What to produce –
Copy the following records over without changing anything.

Recorded data:
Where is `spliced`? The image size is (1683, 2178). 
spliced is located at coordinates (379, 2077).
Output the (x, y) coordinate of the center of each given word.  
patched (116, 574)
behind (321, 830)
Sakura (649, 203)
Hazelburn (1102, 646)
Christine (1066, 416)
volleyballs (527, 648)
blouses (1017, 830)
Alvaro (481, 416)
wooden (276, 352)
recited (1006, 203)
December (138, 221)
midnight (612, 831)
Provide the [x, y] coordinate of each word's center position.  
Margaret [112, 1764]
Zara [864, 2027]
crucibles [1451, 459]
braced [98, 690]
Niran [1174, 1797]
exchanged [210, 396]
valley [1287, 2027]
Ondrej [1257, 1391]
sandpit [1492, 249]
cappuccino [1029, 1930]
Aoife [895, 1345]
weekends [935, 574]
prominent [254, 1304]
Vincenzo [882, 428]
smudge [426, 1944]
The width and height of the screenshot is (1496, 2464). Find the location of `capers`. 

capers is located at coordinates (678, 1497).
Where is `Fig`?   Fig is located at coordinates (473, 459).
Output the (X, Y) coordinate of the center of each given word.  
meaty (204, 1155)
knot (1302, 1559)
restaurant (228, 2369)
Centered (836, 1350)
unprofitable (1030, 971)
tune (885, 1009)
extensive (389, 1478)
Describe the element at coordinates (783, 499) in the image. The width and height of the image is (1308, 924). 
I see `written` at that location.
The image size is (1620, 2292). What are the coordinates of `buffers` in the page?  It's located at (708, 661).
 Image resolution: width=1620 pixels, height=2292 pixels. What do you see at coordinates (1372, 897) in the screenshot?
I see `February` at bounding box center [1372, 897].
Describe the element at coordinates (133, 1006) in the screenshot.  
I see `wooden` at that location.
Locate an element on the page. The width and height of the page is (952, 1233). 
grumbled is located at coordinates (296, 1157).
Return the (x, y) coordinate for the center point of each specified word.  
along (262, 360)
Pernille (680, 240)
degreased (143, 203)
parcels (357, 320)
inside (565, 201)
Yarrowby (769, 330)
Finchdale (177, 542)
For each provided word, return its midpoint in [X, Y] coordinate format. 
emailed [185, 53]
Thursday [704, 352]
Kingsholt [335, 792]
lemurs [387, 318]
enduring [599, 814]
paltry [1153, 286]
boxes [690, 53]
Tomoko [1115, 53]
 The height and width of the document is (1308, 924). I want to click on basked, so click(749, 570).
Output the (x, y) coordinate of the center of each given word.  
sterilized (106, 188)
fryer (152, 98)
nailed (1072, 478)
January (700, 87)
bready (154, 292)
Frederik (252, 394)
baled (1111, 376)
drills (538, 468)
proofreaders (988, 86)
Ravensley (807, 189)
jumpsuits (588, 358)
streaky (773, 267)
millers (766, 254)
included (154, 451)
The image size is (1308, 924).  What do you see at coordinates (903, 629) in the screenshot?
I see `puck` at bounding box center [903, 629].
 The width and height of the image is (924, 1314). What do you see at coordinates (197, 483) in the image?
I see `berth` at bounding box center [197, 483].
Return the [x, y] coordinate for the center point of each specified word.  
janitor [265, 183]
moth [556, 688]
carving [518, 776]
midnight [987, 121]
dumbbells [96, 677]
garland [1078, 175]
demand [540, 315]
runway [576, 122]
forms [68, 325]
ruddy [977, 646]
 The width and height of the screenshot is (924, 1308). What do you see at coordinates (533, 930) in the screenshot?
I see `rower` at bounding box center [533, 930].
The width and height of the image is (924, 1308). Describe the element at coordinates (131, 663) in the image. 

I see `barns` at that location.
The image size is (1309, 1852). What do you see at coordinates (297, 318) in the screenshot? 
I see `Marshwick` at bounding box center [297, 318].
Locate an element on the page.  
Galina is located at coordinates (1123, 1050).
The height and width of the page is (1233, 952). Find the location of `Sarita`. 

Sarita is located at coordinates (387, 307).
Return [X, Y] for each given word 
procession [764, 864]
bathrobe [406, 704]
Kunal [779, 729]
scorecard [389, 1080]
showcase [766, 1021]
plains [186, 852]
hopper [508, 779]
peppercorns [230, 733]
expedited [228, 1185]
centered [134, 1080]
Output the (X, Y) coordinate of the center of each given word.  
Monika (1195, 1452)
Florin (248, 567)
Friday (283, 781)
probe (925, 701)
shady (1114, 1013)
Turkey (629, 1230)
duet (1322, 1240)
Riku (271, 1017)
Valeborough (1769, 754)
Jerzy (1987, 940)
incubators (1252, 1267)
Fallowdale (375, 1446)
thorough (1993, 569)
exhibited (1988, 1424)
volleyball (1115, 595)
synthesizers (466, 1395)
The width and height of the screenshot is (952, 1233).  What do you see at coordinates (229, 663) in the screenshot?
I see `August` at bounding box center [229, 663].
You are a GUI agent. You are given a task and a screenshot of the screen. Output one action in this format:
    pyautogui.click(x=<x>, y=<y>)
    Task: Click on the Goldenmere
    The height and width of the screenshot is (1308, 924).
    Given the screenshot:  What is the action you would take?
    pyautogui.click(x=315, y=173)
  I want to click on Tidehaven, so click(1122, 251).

Exercise answer –
Where is `spliced`? The image size is (1683, 2178). 
spliced is located at coordinates (379, 2077).
Output the (x, y) coordinate of the center of each given word.  
patched (116, 574)
behind (321, 830)
Sakura (649, 203)
Hazelburn (1102, 646)
Christine (1066, 416)
volleyballs (527, 648)
blouses (1017, 830)
Alvaro (481, 416)
wooden (276, 352)
recited (1006, 203)
December (138, 221)
midnight (612, 831)
Provide the [x, y] coordinate of each word's center position.  
Margaret [112, 1764]
Zara [864, 2027]
crucibles [1451, 459]
braced [98, 690]
Niran [1174, 1797]
exchanged [210, 396]
valley [1287, 2027]
Ondrej [1257, 1391]
sandpit [1492, 249]
cappuccino [1029, 1930]
Aoife [895, 1345]
weekends [935, 574]
prominent [254, 1304]
Vincenzo [882, 428]
smudge [426, 1944]
The width and height of the screenshot is (1496, 2464). Find the location of `capers`. 

capers is located at coordinates (678, 1497).
Where is `Fig`?   Fig is located at coordinates (473, 459).
Output the (X, Y) coordinate of the center of each given word.  
meaty (204, 1155)
knot (1302, 1559)
restaurant (228, 2369)
Centered (836, 1350)
unprofitable (1030, 971)
tune (885, 1009)
extensive (389, 1478)
Describe the element at coordinates (783, 499) in the image. The width and height of the image is (1308, 924). 
I see `written` at that location.
The image size is (1620, 2292). What are the coordinates of `buffers` in the page?  It's located at (708, 661).
 Image resolution: width=1620 pixels, height=2292 pixels. What do you see at coordinates (1372, 897) in the screenshot?
I see `February` at bounding box center [1372, 897].
Describe the element at coordinates (133, 1006) in the screenshot.  
I see `wooden` at that location.
Locate an element on the page. The width and height of the page is (952, 1233). 
grumbled is located at coordinates (296, 1157).
Return the (x, y) coordinate for the center point of each specified word.  
along (262, 360)
Pernille (680, 240)
degreased (143, 203)
parcels (357, 320)
inside (565, 201)
Yarrowby (769, 330)
Finchdale (177, 542)
For each provided word, return its midpoint in [X, Y] coordinate format. 
emailed [185, 53]
Thursday [704, 352]
Kingsholt [335, 792]
lemurs [387, 318]
enduring [599, 814]
paltry [1153, 286]
boxes [690, 53]
Tomoko [1115, 53]
 The height and width of the document is (1308, 924). I want to click on basked, so click(749, 570).
Output the (x, y) coordinate of the center of each given word.  
sterilized (106, 188)
fryer (152, 98)
nailed (1072, 478)
January (700, 87)
bready (154, 292)
Frederik (252, 394)
baled (1111, 376)
drills (538, 468)
proofreaders (988, 86)
Ravensley (807, 189)
jumpsuits (588, 358)
streaky (773, 267)
millers (766, 254)
included (154, 451)
The image size is (1308, 924).  What do you see at coordinates (903, 629) in the screenshot?
I see `puck` at bounding box center [903, 629].
 The width and height of the image is (924, 1314). What do you see at coordinates (197, 483) in the image?
I see `berth` at bounding box center [197, 483].
Return the [x, y] coordinate for the center point of each specified word.  
janitor [265, 183]
moth [556, 688]
carving [518, 776]
midnight [987, 121]
dumbbells [96, 677]
garland [1078, 175]
demand [540, 315]
runway [576, 122]
forms [68, 325]
ruddy [977, 646]
 The width and height of the screenshot is (924, 1308). What do you see at coordinates (533, 930) in the screenshot?
I see `rower` at bounding box center [533, 930].
The width and height of the image is (924, 1308). Describe the element at coordinates (131, 663) in the image. 

I see `barns` at that location.
The image size is (1309, 1852). What do you see at coordinates (297, 318) in the screenshot? 
I see `Marshwick` at bounding box center [297, 318].
Locate an element on the page.  
Galina is located at coordinates (1123, 1050).
The height and width of the page is (1233, 952). Find the location of `Sarita`. 

Sarita is located at coordinates (387, 307).
Return [X, Y] for each given word 
procession [764, 864]
bathrobe [406, 704]
Kunal [779, 729]
scorecard [389, 1080]
showcase [766, 1021]
plains [186, 852]
hopper [508, 779]
peppercorns [230, 733]
expedited [228, 1185]
centered [134, 1080]
Output the (X, Y) coordinate of the center of each given word.  
Monika (1195, 1452)
Florin (248, 567)
Friday (283, 781)
probe (925, 701)
shady (1114, 1013)
Turkey (629, 1230)
duet (1322, 1240)
Riku (271, 1017)
Valeborough (1769, 754)
Jerzy (1987, 940)
incubators (1252, 1267)
Fallowdale (375, 1446)
thorough (1993, 569)
exhibited (1988, 1424)
volleyball (1115, 595)
synthesizers (466, 1395)
The width and height of the screenshot is (952, 1233).  What do you see at coordinates (229, 663) in the screenshot?
I see `August` at bounding box center [229, 663].
You are a GUI agent. You are given a task and a screenshot of the screen. Output one action in this format:
    pyautogui.click(x=<x>, y=<y>)
    Task: Click on the Goldenmere
    The height and width of the screenshot is (1308, 924).
    Given the screenshot:  What is the action you would take?
    pyautogui.click(x=315, y=173)
  I want to click on Tidehaven, so click(1122, 251).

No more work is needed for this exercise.